[Stored records]
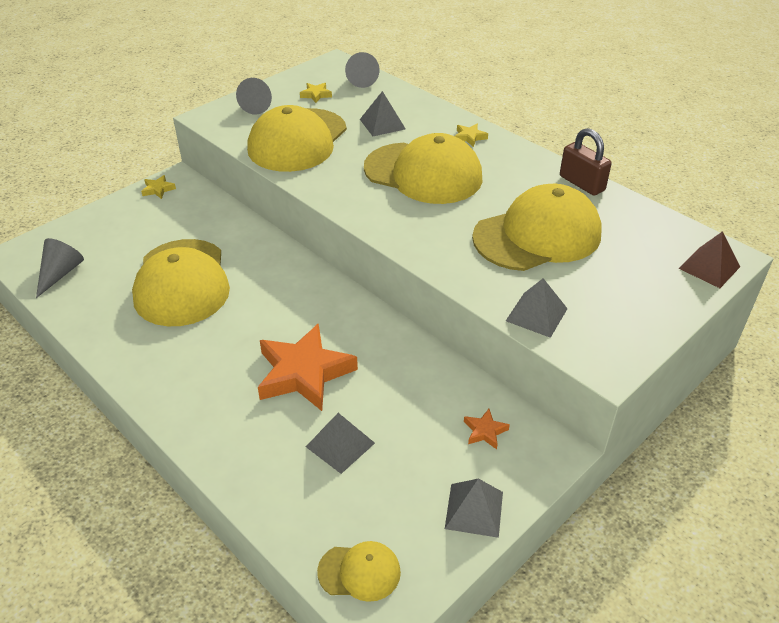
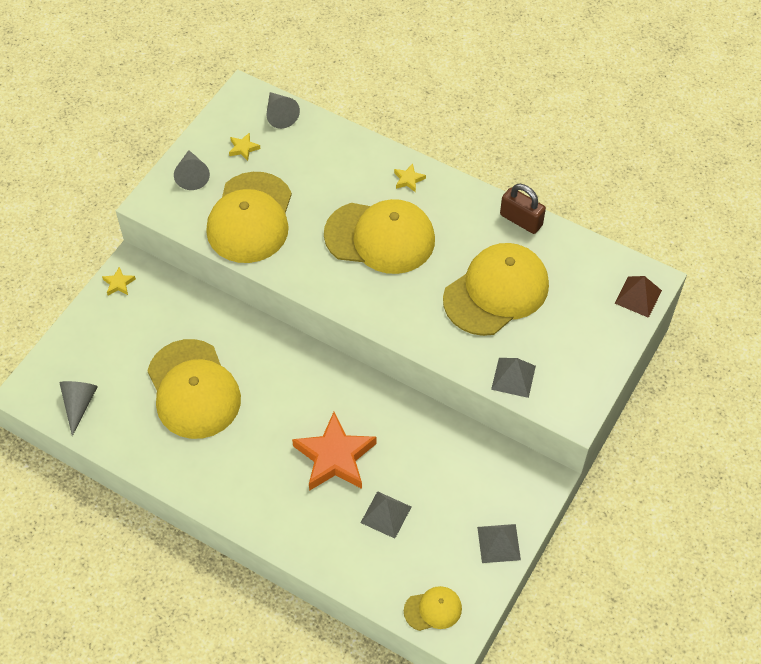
camera: 15 degrees left, 15 degrees up
(382, 124) = (322, 178): grey pyramid -> none
(485, 431) = (490, 476): orange star -> none

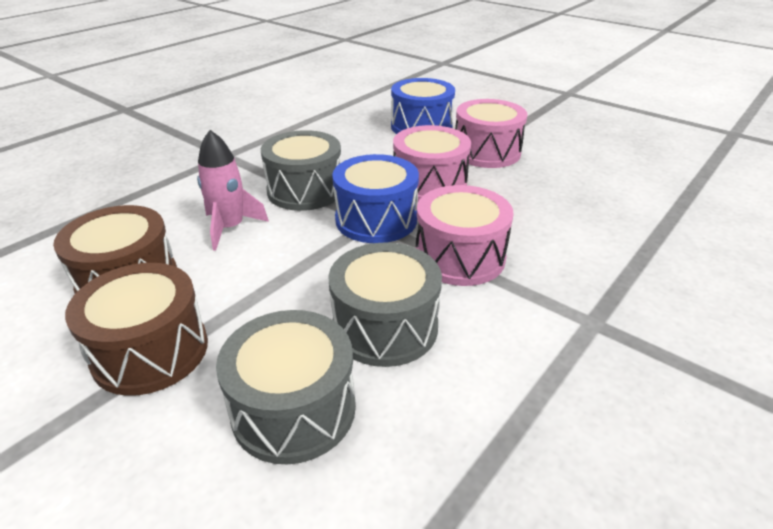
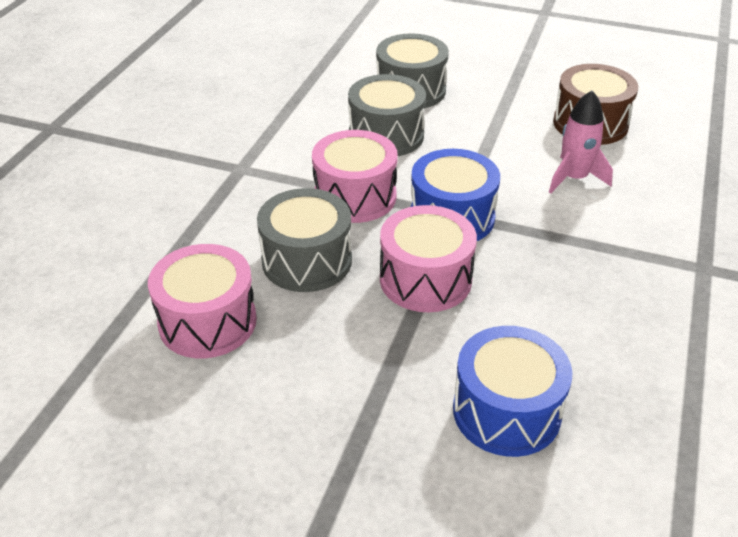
camera: 160 degrees right, 5 degrees up
(150, 351) = (518, 95): brown drum -> none
(305, 190) = (553, 236): grey drum -> grey drum (307, 261)
(486, 152) = (378, 365): pink drum -> pink drum (207, 322)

▸ **INSTRUCTIONS FOR THE TASK**
Copy the records above exactly, omitting every picture.

▸ **TASK SOLUTION**
camera: 15 degrees left, 15 degrees up
(382, 124) = (322, 178): grey pyramid -> none
(485, 431) = (490, 476): orange star -> none

camera: 160 degrees right, 5 degrees up
(150, 351) = (518, 95): brown drum -> none
(305, 190) = (553, 236): grey drum -> grey drum (307, 261)
(486, 152) = (378, 365): pink drum -> pink drum (207, 322)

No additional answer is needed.